What this task involves: Copy exactly the stretch of data below from the line with "[274,400,325,465]" through the line with "bright orange mobile phone (722, 506)", including both of those lines.

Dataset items
= = = = =
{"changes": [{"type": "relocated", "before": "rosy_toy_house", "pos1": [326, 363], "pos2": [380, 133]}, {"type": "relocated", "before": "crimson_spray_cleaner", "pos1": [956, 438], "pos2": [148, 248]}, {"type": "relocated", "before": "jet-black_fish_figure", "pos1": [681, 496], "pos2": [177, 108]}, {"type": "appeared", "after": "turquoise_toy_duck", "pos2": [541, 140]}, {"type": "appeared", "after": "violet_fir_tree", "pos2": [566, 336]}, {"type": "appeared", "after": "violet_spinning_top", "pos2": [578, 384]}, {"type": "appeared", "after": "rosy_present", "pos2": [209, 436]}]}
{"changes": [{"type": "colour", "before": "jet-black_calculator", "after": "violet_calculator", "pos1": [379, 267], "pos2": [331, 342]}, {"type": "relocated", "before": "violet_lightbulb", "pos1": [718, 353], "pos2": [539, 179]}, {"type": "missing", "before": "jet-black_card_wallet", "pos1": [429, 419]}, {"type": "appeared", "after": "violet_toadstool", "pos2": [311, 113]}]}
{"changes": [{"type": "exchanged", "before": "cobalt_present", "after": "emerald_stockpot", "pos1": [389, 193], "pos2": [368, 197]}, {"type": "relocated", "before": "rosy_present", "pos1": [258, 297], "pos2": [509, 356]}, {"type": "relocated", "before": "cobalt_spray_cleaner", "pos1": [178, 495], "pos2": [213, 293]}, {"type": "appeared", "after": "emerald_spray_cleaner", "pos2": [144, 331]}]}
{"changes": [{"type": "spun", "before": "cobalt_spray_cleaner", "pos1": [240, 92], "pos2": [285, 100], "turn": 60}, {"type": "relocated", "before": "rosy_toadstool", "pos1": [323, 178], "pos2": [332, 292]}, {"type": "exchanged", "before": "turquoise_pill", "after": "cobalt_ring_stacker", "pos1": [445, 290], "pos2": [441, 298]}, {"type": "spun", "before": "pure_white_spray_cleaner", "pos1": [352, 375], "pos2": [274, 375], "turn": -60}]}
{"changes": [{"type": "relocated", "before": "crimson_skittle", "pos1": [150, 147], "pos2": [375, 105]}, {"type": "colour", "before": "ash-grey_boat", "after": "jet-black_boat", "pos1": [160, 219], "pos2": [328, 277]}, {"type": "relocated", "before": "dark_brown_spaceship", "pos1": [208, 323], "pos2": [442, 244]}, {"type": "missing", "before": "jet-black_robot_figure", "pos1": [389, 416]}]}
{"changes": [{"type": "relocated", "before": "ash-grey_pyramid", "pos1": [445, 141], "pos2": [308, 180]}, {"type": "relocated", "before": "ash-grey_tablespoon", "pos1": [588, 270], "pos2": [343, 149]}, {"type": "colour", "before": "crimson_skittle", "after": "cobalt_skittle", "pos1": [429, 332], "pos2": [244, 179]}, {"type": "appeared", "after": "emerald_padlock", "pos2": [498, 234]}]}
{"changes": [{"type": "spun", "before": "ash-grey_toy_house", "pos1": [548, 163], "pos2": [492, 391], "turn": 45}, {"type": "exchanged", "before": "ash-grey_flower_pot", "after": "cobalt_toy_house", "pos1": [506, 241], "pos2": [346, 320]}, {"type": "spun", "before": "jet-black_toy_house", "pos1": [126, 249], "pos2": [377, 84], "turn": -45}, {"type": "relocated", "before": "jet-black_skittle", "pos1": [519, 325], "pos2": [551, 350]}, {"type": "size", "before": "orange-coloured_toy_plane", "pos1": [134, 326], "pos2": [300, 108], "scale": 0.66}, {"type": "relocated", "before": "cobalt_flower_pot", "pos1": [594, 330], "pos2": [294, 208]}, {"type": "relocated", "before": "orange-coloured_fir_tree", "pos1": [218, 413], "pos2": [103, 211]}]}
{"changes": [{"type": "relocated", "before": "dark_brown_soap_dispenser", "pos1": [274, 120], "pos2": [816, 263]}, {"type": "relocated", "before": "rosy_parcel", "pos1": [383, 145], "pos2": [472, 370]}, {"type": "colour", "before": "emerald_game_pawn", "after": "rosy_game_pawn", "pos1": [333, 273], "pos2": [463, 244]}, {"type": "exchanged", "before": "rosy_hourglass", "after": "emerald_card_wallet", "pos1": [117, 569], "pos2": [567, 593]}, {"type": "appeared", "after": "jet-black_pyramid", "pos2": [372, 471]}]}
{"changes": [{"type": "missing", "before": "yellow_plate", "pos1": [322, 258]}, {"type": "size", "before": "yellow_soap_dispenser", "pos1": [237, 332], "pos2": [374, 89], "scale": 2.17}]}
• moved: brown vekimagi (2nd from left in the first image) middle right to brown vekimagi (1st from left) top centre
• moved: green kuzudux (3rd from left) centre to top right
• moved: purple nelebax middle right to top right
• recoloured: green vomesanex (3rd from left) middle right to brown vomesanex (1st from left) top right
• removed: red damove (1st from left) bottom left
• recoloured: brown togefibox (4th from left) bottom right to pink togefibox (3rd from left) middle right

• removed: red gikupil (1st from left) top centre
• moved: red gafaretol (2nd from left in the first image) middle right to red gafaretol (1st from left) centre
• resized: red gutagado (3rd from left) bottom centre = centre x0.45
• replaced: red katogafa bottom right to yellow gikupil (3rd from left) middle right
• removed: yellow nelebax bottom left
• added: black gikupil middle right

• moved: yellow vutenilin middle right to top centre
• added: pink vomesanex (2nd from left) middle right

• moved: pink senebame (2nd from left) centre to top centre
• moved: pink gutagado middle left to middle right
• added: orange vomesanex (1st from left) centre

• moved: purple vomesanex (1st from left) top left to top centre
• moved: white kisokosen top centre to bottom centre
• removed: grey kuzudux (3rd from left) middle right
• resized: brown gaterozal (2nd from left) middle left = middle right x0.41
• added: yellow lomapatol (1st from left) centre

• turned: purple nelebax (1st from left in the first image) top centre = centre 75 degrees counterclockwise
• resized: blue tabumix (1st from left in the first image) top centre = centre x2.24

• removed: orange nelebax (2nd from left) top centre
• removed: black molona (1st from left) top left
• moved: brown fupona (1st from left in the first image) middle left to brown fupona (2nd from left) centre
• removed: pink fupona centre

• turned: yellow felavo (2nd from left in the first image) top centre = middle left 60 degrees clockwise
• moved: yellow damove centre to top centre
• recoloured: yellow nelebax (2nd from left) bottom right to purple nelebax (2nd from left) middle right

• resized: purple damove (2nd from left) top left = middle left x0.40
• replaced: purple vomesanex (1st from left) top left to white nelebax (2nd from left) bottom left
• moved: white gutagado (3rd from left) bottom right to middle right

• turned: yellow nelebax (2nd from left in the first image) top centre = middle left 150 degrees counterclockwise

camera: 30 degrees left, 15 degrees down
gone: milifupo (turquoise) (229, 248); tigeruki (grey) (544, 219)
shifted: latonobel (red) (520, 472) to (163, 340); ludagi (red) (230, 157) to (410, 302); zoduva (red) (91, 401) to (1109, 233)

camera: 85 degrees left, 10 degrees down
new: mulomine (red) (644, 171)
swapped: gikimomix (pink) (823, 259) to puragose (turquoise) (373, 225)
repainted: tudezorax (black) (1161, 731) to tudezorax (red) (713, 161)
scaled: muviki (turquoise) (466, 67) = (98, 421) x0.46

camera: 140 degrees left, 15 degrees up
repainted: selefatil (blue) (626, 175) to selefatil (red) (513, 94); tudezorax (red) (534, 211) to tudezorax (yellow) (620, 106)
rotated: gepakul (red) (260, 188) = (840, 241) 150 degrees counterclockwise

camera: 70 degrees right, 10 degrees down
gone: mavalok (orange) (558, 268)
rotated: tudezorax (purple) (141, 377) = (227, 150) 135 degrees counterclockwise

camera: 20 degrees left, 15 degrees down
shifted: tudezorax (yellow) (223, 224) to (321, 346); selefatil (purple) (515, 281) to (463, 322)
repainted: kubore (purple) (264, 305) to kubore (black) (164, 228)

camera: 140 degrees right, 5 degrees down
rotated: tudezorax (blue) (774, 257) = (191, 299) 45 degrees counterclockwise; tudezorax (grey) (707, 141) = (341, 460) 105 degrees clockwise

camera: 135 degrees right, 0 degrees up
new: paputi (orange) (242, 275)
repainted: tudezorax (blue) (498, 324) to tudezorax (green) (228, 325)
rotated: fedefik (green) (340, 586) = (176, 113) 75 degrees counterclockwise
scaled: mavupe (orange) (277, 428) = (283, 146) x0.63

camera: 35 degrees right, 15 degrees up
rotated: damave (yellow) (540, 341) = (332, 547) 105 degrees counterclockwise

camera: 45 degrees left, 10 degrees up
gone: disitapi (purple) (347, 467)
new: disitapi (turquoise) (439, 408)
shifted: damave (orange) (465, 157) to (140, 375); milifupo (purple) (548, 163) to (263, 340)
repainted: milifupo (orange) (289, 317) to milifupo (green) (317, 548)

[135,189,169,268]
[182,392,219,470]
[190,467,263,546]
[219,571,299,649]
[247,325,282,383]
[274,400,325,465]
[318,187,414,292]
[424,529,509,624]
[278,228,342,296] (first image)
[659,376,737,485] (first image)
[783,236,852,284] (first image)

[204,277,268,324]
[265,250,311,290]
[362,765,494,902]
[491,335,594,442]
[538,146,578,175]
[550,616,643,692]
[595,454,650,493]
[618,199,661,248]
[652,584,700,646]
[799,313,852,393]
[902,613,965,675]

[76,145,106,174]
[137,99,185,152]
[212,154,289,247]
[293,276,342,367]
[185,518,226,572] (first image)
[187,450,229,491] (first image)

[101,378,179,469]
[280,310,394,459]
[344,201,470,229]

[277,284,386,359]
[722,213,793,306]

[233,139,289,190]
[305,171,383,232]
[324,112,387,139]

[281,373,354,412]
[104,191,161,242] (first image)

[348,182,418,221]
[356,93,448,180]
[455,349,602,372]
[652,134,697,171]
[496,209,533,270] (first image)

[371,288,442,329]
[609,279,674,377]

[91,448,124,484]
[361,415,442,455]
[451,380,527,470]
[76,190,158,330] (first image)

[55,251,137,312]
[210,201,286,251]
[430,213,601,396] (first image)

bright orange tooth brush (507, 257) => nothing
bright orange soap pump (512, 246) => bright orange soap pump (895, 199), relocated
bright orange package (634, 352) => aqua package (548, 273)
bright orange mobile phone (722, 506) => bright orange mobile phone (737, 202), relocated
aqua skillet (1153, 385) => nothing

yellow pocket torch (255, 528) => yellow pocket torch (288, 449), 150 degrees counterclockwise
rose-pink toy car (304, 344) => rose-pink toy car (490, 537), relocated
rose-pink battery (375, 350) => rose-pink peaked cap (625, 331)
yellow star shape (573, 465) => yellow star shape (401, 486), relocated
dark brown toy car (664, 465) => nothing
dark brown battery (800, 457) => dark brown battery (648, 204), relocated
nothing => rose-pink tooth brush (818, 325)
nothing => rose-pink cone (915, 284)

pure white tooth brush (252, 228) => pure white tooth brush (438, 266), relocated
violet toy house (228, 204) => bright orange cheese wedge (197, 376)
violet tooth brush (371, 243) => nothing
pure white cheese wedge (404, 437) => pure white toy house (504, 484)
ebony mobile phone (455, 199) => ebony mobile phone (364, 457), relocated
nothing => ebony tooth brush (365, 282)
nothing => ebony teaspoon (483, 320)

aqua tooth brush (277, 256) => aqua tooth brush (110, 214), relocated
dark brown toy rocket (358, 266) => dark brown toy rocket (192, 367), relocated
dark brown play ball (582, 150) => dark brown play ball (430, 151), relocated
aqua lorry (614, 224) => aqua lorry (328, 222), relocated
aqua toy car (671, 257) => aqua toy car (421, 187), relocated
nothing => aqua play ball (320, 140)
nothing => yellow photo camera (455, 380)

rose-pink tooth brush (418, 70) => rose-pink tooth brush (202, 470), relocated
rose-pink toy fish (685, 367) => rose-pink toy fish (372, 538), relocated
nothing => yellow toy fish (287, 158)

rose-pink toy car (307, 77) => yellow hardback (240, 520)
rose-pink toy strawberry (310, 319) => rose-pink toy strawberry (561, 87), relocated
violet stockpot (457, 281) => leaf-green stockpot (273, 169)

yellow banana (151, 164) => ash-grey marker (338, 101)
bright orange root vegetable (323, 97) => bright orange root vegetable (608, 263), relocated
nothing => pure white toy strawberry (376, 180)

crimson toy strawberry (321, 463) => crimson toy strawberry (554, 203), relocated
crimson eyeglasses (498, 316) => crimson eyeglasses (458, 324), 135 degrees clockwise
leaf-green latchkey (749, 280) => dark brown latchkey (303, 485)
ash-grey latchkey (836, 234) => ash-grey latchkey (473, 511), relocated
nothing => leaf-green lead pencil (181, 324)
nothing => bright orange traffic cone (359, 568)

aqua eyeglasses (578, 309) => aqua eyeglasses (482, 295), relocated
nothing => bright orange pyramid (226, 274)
= = = = =
Reply:
[274,400,325,465]
[318,187,414,292]
[424,529,509,624]
[278,228,342,296] (first image)
[659,376,737,485] (first image)
[783,236,852,284] (first image)

[204,277,268,324]
[265,250,311,290]
[362,765,494,902]
[491,335,594,442]
[538,146,578,175]
[550,616,643,692]
[595,454,650,493]
[618,199,661,248]
[652,584,700,646]
[799,313,852,393]
[902,613,965,675]

[76,145,106,174]
[137,99,185,152]
[212,154,289,247]
[293,276,342,367]
[185,518,226,572] (first image)
[187,450,229,491] (first image)

[101,378,179,469]
[280,310,394,459]
[344,201,470,229]

[277,284,386,359]
[722,213,793,306]

[233,139,289,190]
[305,171,383,232]
[324,112,387,139]

[281,373,354,412]
[104,191,161,242] (first image)

[348,182,418,221]
[356,93,448,180]
[455,349,602,372]
[652,134,697,171]
[496,209,533,270] (first image)

[371,288,442,329]
[609,279,674,377]

[91,448,124,484]
[361,415,442,455]
[451,380,527,470]
[76,190,158,330] (first image)

[55,251,137,312]
[210,201,286,251]
[430,213,601,396] (first image)

bright orange tooth brush (507, 257) => nothing
bright orange soap pump (512, 246) => bright orange soap pump (895, 199), relocated
bright orange package (634, 352) => aqua package (548, 273)
bright orange mobile phone (722, 506) => bright orange mobile phone (737, 202), relocated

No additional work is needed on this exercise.